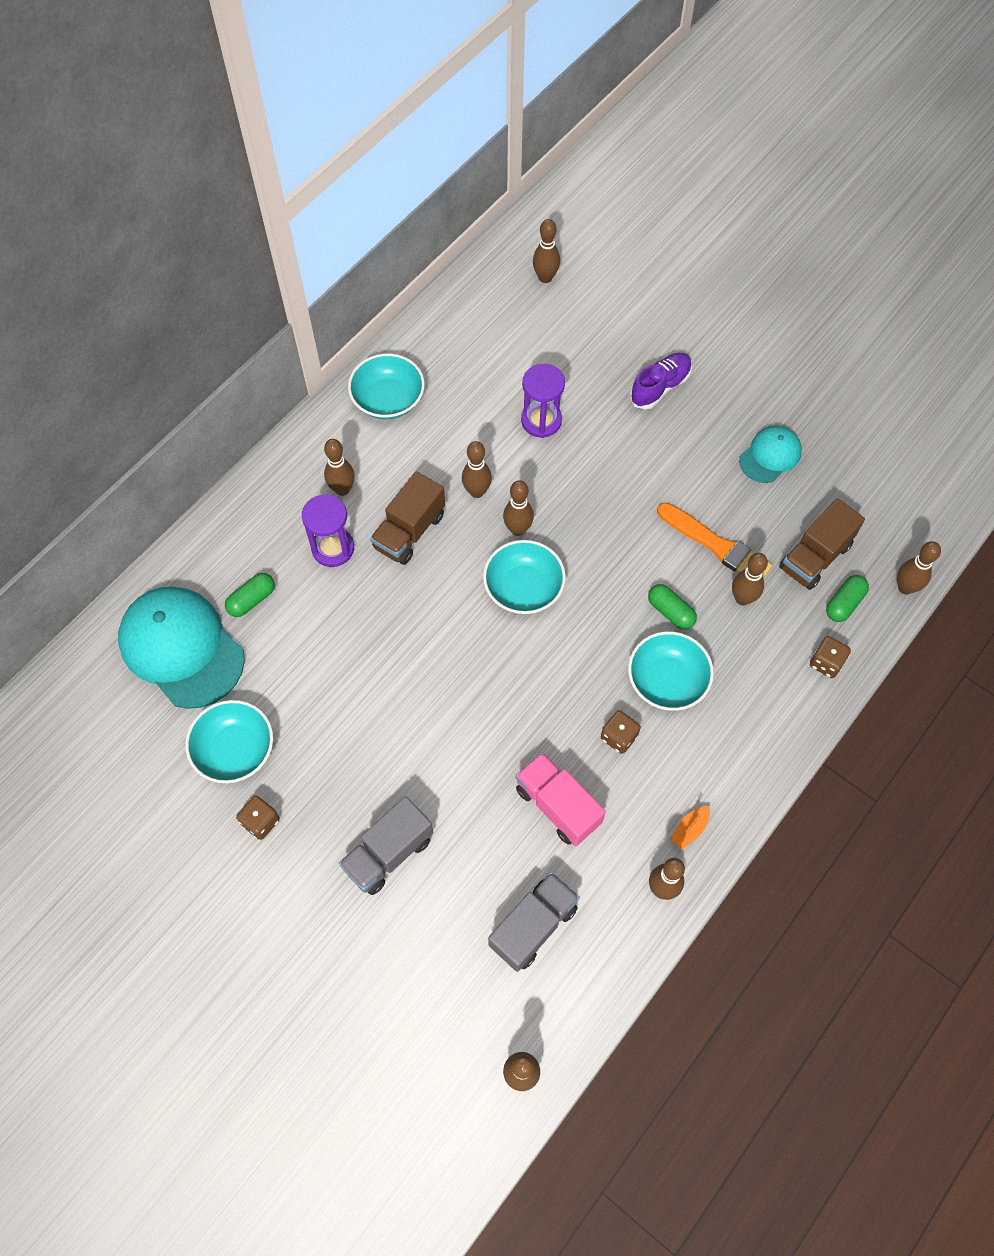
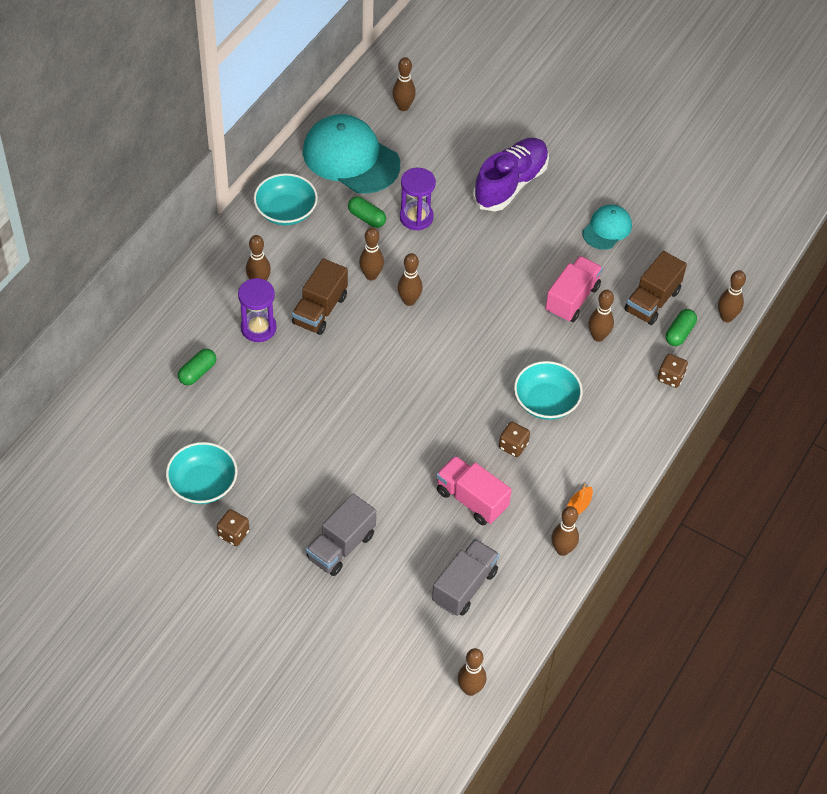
camera: 10 degrees left, 10 degrees down
turquoise cap [118,586,245,709] -> turquoise cap moved to [303,114,400,194]
turquoise bowl [483,540,566,614] -> none
purple shoe [630,353,692,409] -> purple shoe [473,138,549,211], size x1.58
green capsule [648,584,697,630] -> green capsule moved to [348,197,386,228]
orange brush [657,502,772,579] -> pink truck [545,256,603,322]

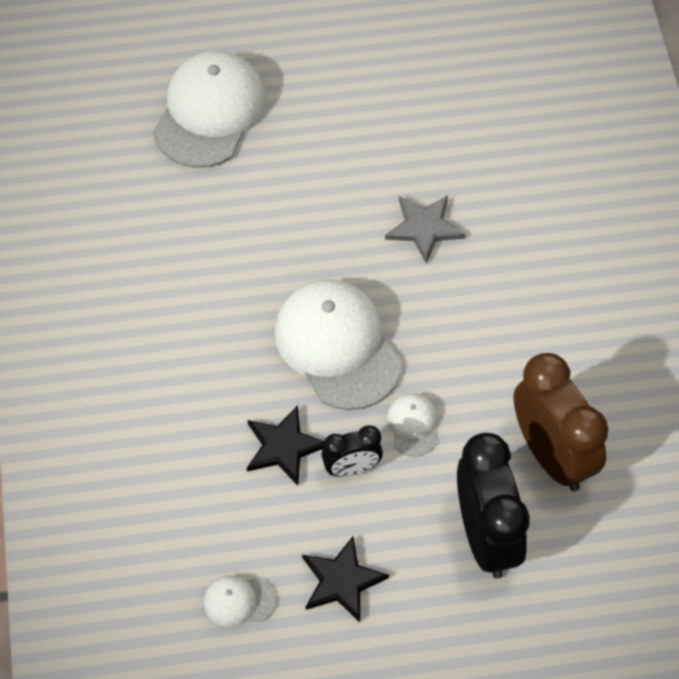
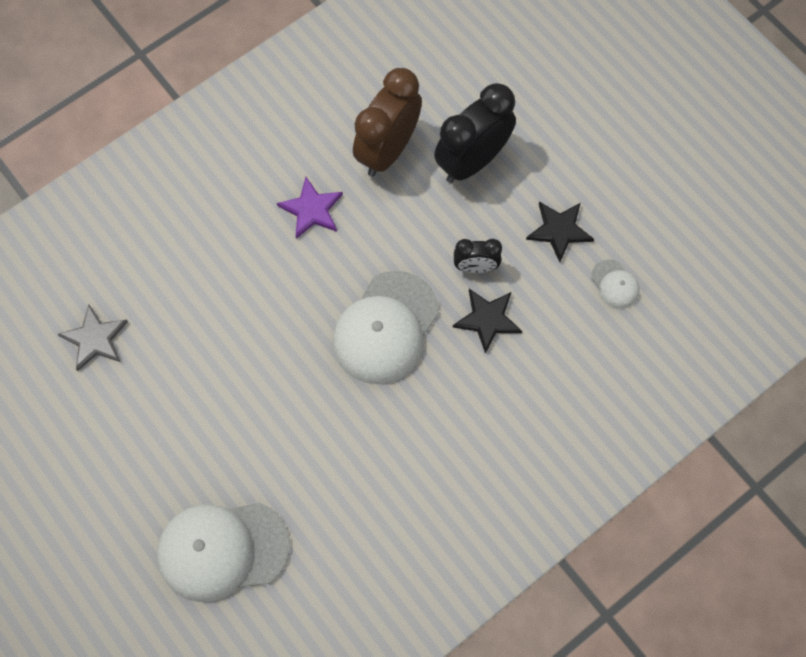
camera: 120 degrees left, 10 degrees up
black clock [321,425,383,476] -> black clock turned 135 degrees clockwise [454,239,502,273]
grey star [385,196,466,263] -> grey star moved to [58,304,128,371]
white cap [387,393,437,457] -> none
none -> purple star [277,177,343,239]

+---+

Set down, word for word, the line that contains "white cap [387,393,437,457] -> none" and all lines after it up to the end of the listing.

__Response area__.
white cap [387,393,437,457] -> none
none -> purple star [277,177,343,239]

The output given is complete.